** BEGIN Given data **

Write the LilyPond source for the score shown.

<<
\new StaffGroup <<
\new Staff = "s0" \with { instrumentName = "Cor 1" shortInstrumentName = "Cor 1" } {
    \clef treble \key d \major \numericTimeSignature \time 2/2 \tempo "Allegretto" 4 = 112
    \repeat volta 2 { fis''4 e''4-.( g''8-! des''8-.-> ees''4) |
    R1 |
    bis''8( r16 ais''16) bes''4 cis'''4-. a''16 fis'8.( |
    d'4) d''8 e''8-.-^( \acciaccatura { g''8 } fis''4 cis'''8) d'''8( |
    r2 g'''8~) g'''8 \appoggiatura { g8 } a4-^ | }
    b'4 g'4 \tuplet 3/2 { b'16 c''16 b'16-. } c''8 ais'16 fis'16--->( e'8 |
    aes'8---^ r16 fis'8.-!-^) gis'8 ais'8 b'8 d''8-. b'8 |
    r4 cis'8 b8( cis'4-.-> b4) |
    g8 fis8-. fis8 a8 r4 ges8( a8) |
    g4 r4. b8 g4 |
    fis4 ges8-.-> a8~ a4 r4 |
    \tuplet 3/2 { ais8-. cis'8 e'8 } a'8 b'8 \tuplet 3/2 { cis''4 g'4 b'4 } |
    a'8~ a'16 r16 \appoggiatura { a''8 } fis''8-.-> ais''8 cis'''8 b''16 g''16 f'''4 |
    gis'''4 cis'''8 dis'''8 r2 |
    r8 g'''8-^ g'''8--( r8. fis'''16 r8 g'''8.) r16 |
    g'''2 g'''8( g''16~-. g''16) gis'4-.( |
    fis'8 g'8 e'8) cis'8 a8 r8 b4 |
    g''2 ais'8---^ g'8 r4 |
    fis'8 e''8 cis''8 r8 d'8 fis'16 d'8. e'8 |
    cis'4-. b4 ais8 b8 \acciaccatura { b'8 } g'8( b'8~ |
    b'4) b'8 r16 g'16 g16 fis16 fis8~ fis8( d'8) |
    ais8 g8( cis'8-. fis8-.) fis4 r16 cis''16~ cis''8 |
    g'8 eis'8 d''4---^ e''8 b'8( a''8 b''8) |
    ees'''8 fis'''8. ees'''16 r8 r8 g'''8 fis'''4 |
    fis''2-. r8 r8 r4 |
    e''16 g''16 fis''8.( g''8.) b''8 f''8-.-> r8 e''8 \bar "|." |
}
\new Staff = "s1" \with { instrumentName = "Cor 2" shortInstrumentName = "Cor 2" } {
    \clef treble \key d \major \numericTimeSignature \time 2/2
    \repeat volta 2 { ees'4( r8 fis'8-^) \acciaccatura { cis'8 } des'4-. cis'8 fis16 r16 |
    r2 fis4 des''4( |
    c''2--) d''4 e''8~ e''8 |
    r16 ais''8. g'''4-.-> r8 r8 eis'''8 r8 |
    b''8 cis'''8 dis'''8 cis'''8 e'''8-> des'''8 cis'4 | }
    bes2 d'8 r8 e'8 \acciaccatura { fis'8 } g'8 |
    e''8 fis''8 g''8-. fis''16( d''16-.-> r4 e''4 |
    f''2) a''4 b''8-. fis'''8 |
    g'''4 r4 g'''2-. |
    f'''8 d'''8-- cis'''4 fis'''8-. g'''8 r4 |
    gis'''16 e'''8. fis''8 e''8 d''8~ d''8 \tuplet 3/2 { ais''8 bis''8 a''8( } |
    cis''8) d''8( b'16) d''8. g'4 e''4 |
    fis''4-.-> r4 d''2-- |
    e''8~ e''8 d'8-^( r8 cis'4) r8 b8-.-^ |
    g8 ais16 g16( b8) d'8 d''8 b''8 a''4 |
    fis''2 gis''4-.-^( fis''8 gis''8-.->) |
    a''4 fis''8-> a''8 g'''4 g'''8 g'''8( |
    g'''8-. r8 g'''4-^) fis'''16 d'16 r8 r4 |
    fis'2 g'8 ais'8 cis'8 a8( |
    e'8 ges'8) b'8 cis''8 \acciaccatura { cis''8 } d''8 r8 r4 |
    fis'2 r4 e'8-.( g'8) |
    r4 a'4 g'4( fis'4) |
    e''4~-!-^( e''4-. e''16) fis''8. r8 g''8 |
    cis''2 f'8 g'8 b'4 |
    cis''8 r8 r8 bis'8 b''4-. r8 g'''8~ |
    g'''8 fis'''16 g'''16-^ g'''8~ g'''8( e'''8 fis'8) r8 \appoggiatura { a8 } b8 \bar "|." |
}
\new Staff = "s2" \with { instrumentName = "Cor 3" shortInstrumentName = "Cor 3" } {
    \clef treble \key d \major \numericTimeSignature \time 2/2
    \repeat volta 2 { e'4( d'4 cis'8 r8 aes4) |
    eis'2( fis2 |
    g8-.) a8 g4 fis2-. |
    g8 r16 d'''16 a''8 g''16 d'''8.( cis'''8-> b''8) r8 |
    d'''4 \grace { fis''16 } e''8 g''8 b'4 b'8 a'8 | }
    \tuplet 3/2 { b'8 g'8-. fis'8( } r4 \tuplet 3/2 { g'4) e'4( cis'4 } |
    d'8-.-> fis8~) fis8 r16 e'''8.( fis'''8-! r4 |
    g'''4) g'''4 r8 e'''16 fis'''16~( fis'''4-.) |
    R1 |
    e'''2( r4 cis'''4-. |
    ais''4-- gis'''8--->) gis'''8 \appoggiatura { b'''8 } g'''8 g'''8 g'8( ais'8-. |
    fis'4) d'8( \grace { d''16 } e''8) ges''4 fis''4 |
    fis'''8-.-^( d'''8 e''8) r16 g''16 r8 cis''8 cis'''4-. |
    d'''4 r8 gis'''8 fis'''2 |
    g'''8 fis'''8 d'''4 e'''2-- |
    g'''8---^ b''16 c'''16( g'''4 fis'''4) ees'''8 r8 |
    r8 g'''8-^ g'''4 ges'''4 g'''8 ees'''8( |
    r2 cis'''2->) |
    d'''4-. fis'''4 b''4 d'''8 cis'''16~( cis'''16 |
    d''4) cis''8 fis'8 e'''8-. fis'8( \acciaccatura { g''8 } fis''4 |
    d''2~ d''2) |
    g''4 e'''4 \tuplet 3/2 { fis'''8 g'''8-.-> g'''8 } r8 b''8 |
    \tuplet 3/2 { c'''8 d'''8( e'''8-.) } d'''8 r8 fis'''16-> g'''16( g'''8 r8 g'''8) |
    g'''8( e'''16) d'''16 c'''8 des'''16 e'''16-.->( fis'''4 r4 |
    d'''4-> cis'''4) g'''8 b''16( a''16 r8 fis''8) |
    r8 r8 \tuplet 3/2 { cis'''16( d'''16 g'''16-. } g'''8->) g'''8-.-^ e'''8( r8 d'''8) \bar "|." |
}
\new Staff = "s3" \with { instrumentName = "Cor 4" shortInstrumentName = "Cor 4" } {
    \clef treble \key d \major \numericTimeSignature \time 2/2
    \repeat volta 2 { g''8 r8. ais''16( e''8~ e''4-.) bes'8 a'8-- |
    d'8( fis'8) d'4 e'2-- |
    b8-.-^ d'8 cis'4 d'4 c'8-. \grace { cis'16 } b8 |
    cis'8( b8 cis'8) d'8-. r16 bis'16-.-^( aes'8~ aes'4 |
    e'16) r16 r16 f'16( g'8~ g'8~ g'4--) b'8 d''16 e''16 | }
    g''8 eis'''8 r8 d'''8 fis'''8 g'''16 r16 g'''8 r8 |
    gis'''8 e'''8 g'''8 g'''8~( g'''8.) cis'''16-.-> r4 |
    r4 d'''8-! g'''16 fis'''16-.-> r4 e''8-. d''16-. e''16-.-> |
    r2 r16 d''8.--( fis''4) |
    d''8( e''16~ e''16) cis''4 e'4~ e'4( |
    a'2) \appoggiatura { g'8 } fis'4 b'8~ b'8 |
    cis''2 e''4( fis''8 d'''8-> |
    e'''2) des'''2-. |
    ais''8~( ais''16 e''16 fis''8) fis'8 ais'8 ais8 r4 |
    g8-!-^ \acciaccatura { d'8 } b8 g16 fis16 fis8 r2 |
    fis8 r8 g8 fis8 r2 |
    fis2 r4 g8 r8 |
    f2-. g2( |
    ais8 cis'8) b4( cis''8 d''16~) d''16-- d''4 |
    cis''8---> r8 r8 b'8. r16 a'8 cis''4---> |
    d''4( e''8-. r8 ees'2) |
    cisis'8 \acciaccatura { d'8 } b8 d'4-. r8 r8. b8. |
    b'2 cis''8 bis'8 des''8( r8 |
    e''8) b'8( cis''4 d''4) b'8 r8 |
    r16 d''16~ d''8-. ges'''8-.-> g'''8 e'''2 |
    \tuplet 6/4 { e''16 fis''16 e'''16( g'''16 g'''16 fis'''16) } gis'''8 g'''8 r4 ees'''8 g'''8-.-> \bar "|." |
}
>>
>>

** END Given data **

Set problem
Pull out every line of the material that contains the string "repeat". Treat the match as case-sensitive.

Written solution
    \repeat volta 2 { fis''4 e''4-.( g''8-! des''8-.-> ees''4) |
    \repeat volta 2 { ees'4( r8 fis'8-^) \acciaccatura { cis'8 } des'4-. cis'8 fis16 r16 |
    \repeat volta 2 { e'4( d'4 cis'8 r8 aes4) |
    \repeat volta 2 { g''8 r8. ais''16( e''8~ e''4-.) bes'8 a'8-- |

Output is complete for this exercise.